WHAT THE TASK ASKS »
Would you please write out each of the entries below exactly, omitting pictures?

[Object correspondence data]
-.-.-

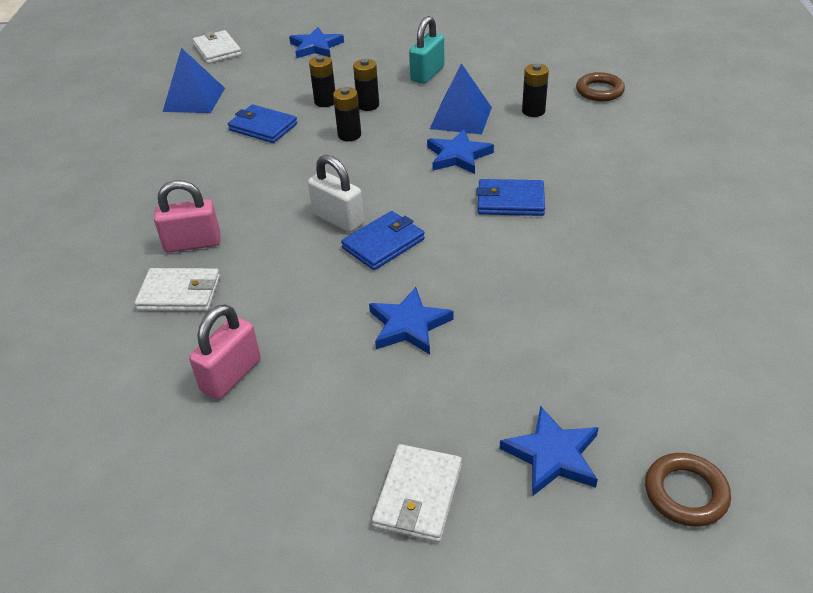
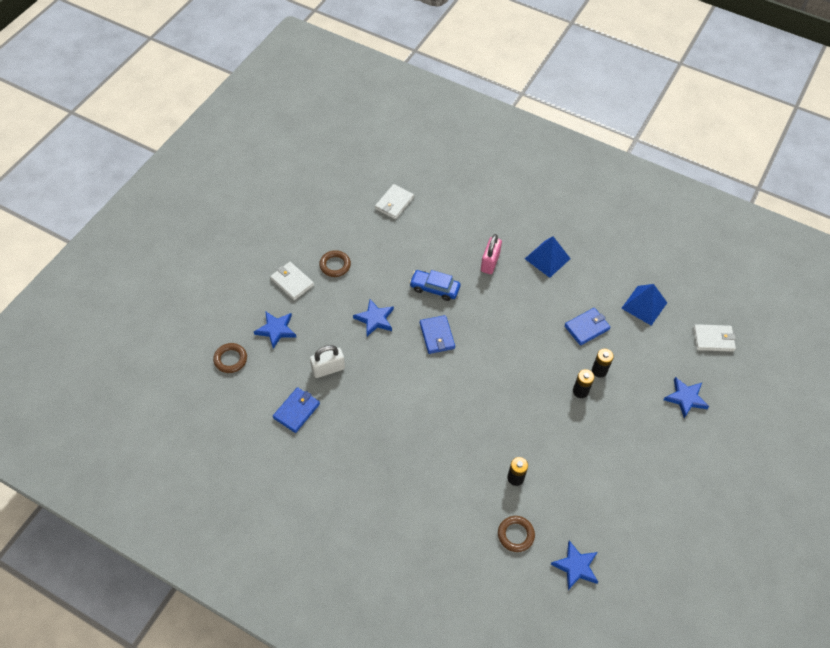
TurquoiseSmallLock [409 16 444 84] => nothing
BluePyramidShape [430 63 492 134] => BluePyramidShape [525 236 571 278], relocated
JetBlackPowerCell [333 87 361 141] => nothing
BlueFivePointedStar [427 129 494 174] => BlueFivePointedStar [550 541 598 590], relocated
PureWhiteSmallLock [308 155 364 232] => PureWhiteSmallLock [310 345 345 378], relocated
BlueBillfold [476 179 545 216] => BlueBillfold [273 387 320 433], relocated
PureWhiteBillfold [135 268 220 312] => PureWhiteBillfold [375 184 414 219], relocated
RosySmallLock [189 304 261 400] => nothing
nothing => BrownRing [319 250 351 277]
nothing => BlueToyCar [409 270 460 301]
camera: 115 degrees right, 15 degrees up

-.-.-

FINISHED TASK »
TurquoiseSmallLock [409 16 444 84] => nothing
BluePyramidShape [430 63 492 134] => BluePyramidShape [525 236 571 278], relocated
JetBlackPowerCell [333 87 361 141] => nothing
BlueFivePointedStar [427 129 494 174] => BlueFivePointedStar [550 541 598 590], relocated
PureWhiteSmallLock [308 155 364 232] => PureWhiteSmallLock [310 345 345 378], relocated
BlueBillfold [476 179 545 216] => BlueBillfold [273 387 320 433], relocated
PureWhiteBillfold [135 268 220 312] => PureWhiteBillfold [375 184 414 219], relocated
RosySmallLock [189 304 261 400] => nothing
nothing => BrownRing [319 250 351 277]
nothing => BlueToyCar [409 270 460 301]
camera: 115 degrees right, 15 degrees up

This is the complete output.